___ MATERIAL FOR THIS TASK ___
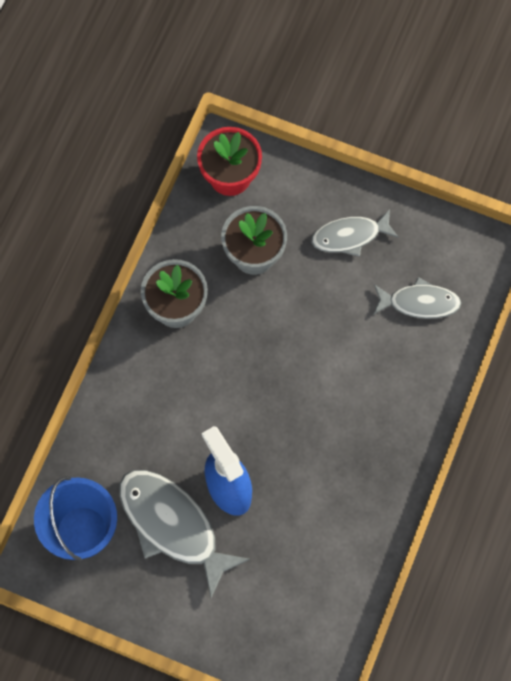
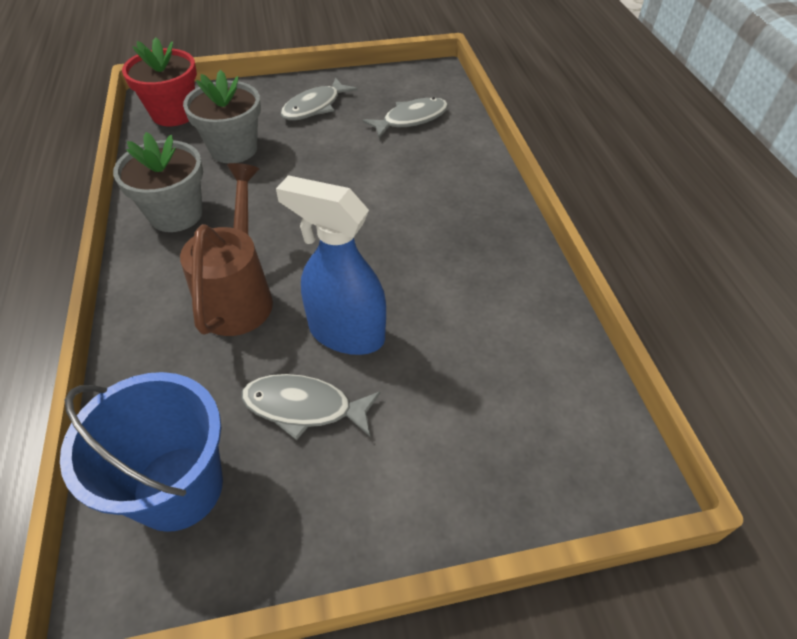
camera: 35 degrees left, 20 degrees down
(173, 526) = (304, 407): grey fish -> grey fish, size x0.61
(180, 414) = (239, 295): none -> brown watering can

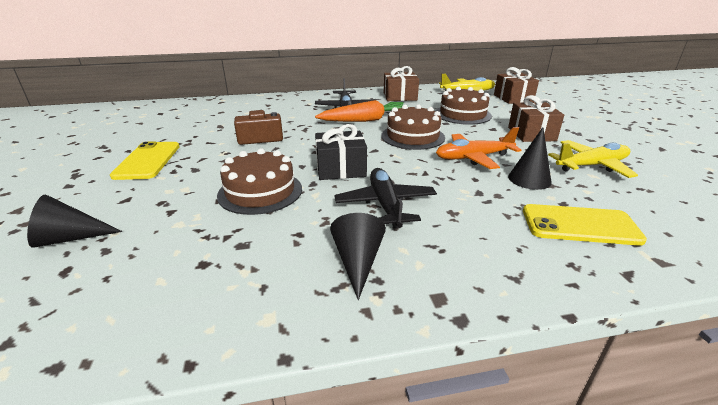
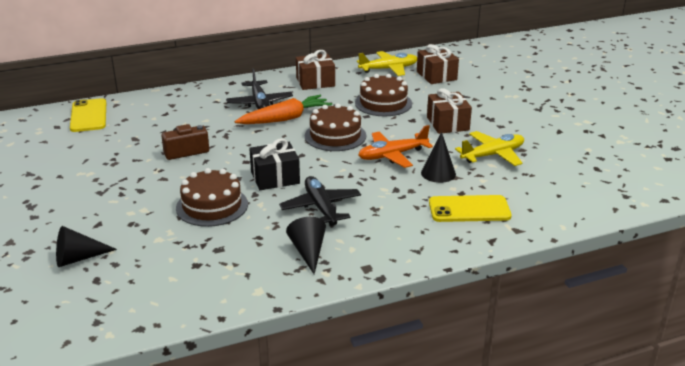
camera: 10 degrees left, 0 degrees up
(148, 161) = (89, 185): yellow phone -> yellow phone (89, 116)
___
> **DIRECTIONS**
Please output the lines of the records above from the one with "(180, 414) = (239, 295): none" through the last, exactly as they appear and with both ends included; skip any pictures and add nothing.

> **SOLUTION**
(180, 414) = (239, 295): none -> brown watering can

camera: 10 degrees left, 0 degrees up
(148, 161) = (89, 185): yellow phone -> yellow phone (89, 116)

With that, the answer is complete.